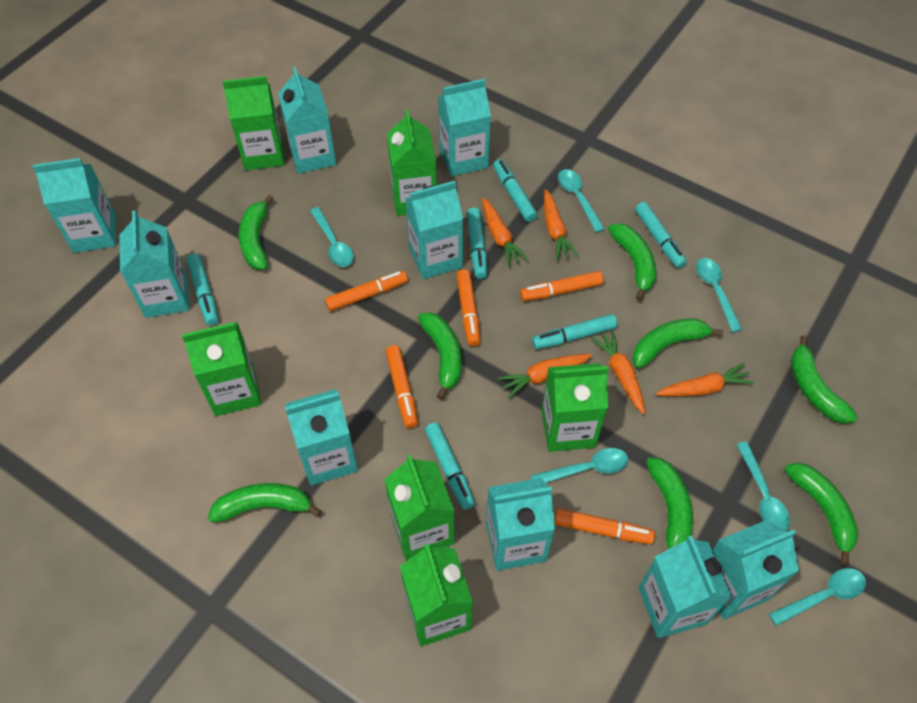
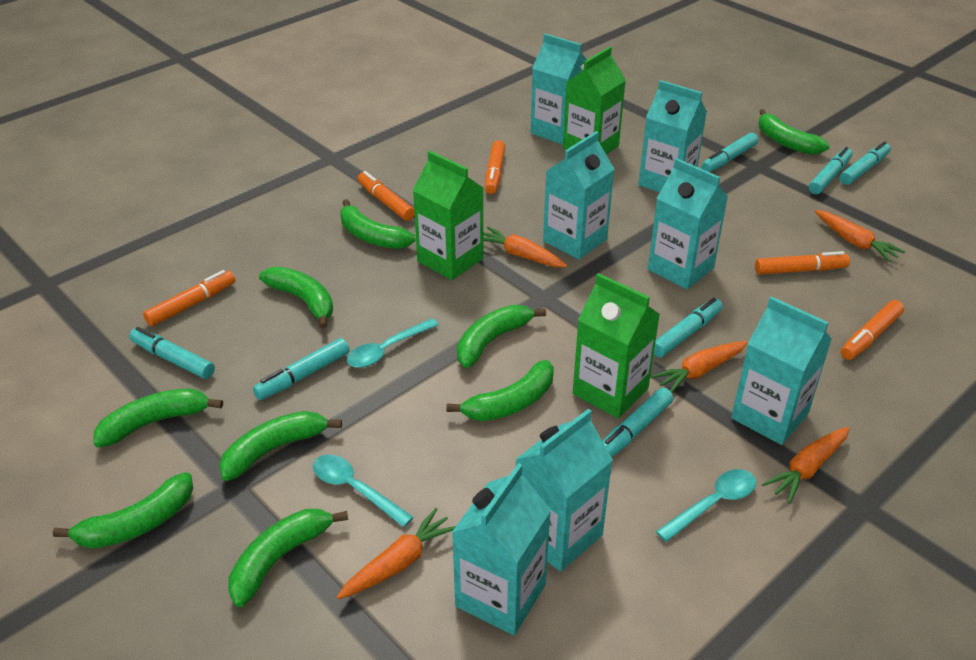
green banana: 8 -> 9
green carton: 6 -> 3
turquoise carton: 9 -> 7
turquoise marker: 6 -> 7
turquoise spoon: 6 -> 3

==========

● **Task details**:
Transcribe all of the entries word for word, but skip any pictures they contain.

● **Output for this exercise**:
green banana: 8 -> 9
green carton: 6 -> 3
turquoise carton: 9 -> 7
turquoise marker: 6 -> 7
turquoise spoon: 6 -> 3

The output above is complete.